--- Given entries ---

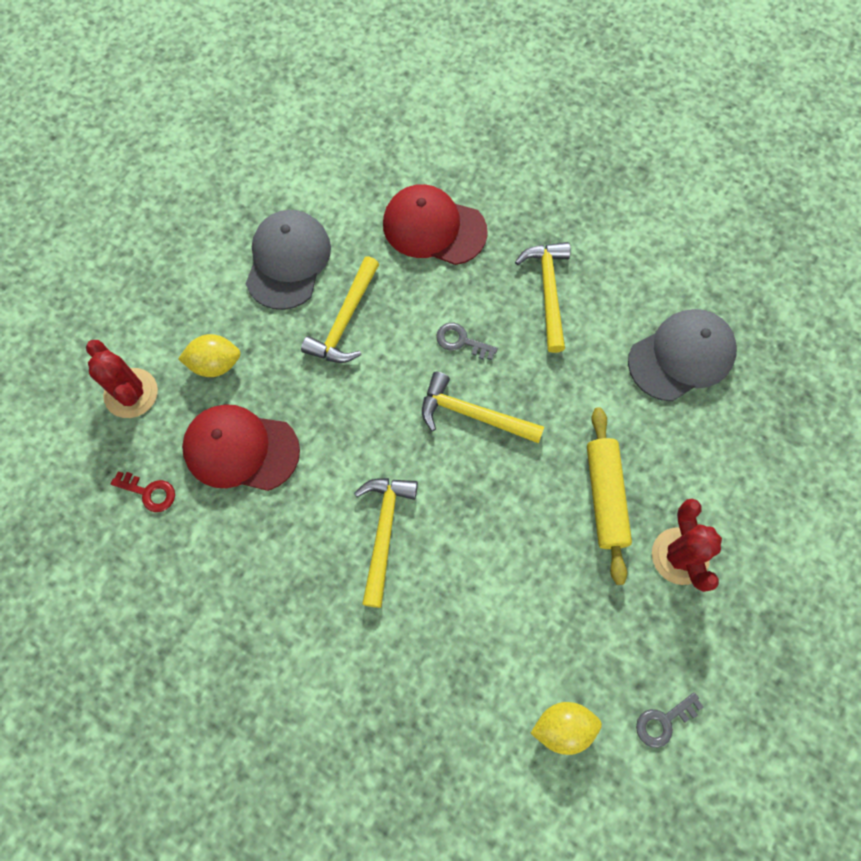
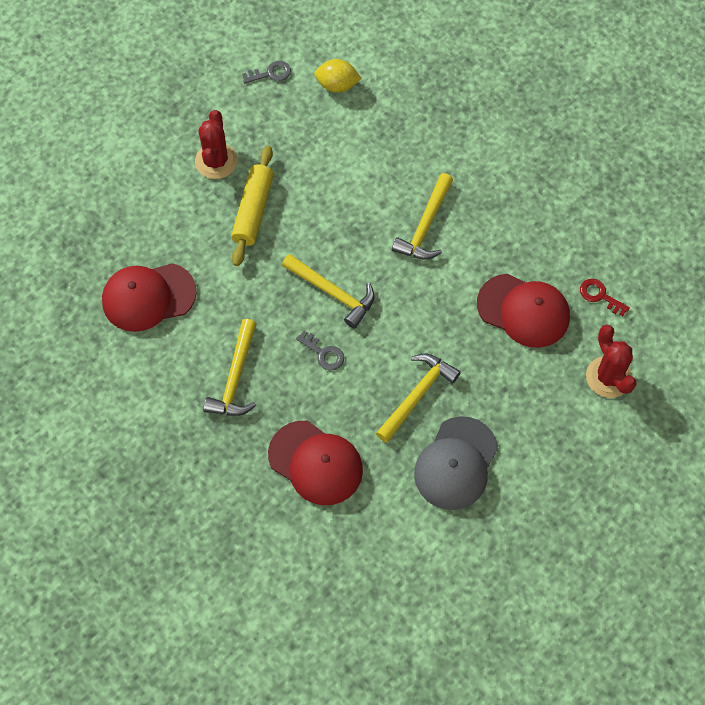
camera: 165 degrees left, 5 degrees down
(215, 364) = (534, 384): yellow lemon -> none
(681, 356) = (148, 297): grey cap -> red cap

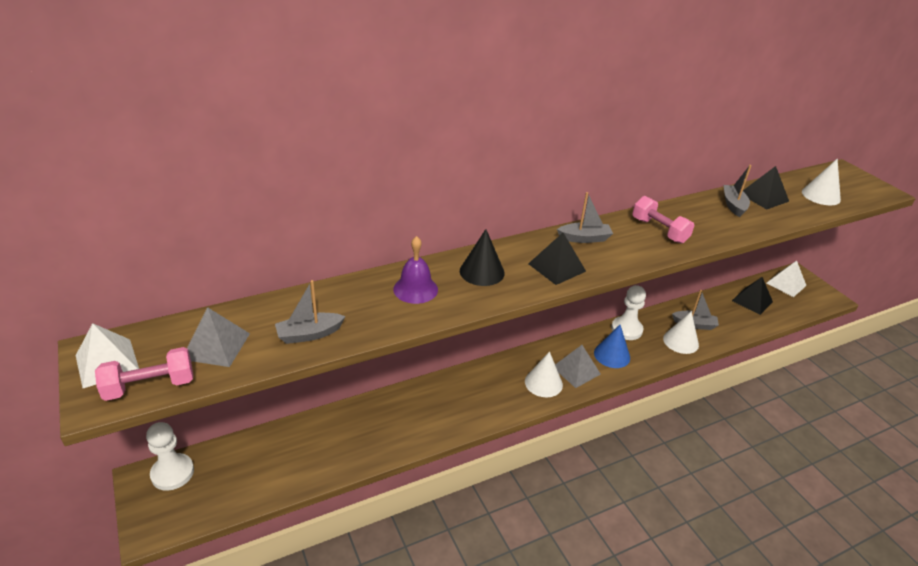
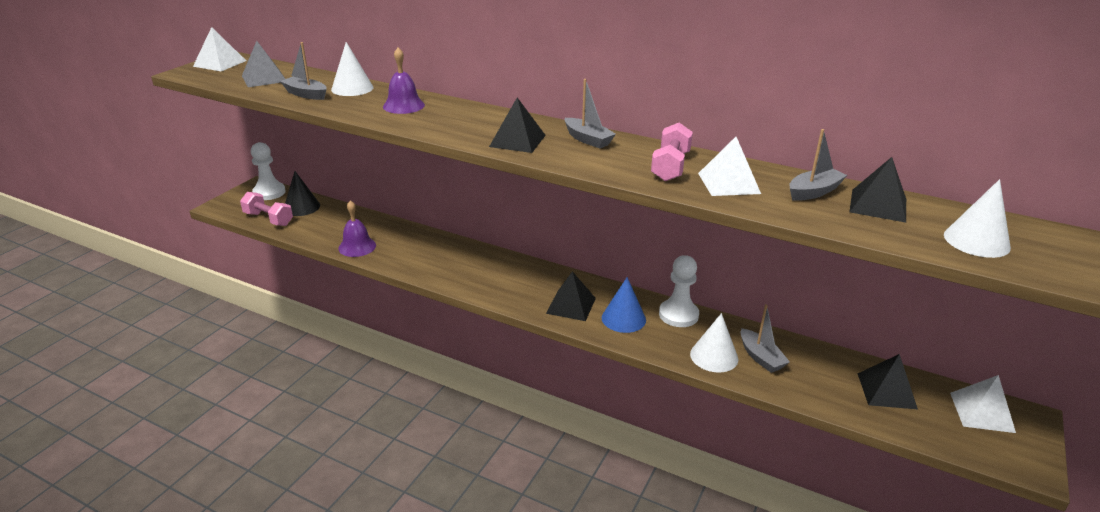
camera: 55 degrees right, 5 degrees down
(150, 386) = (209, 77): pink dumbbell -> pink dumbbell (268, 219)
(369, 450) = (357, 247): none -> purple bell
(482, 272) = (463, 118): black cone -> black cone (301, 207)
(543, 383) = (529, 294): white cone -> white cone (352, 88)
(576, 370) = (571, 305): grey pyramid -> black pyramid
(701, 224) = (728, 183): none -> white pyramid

---
--- Given entries ---

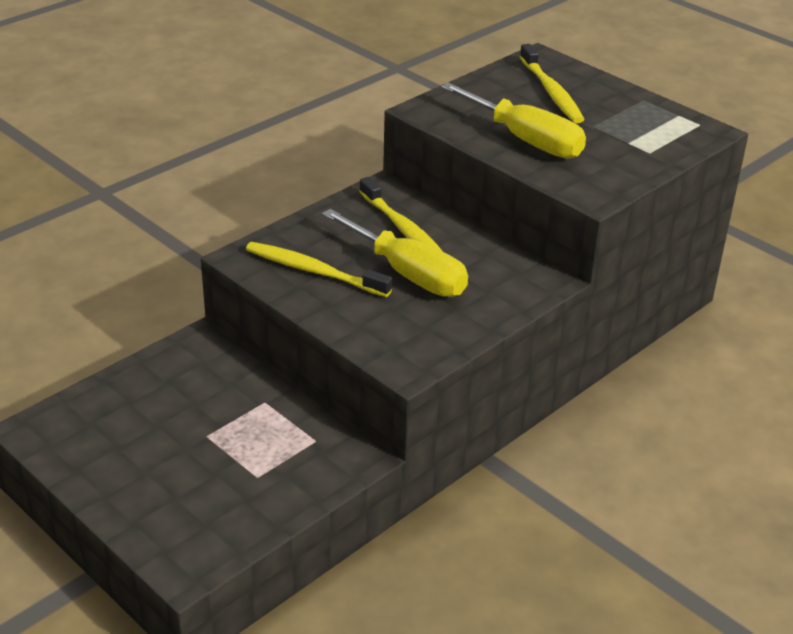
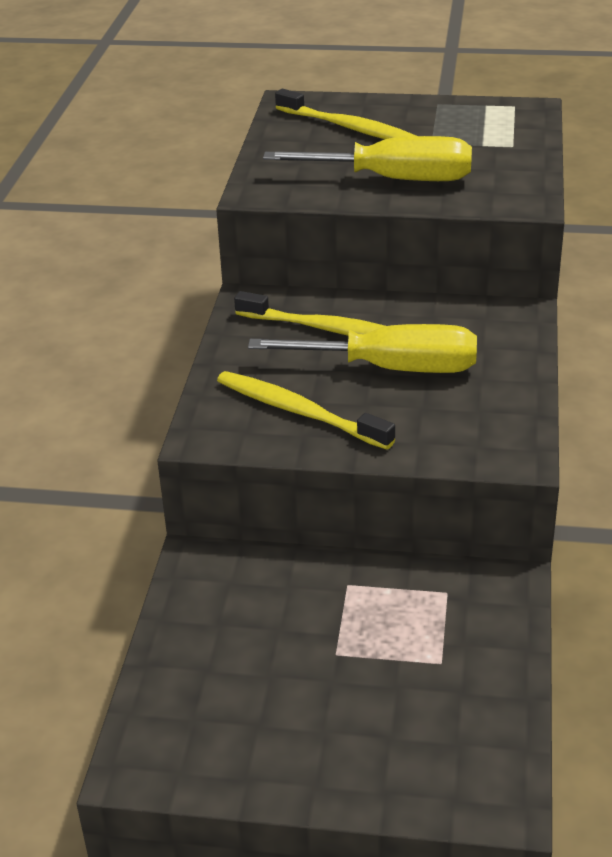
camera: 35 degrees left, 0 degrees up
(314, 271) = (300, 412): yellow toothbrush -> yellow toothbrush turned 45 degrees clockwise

---

• Task requirements: All lines above starting at the one with "camera: 165 degrees left, 5 degrees down" and ending at the one with "(701, 224) = (728, 183): none", inclusive, are to be printed again exactly, with the pictures left out.

• Exercise answer:
camera: 165 degrees left, 5 degrees down
(215, 364) = (534, 384): yellow lemon -> none
(681, 356) = (148, 297): grey cap -> red cap

camera: 55 degrees right, 5 degrees down
(150, 386) = (209, 77): pink dumbbell -> pink dumbbell (268, 219)
(369, 450) = (357, 247): none -> purple bell
(482, 272) = (463, 118): black cone -> black cone (301, 207)
(543, 383) = (529, 294): white cone -> white cone (352, 88)
(576, 370) = (571, 305): grey pyramid -> black pyramid
(701, 224) = (728, 183): none -> white pyramid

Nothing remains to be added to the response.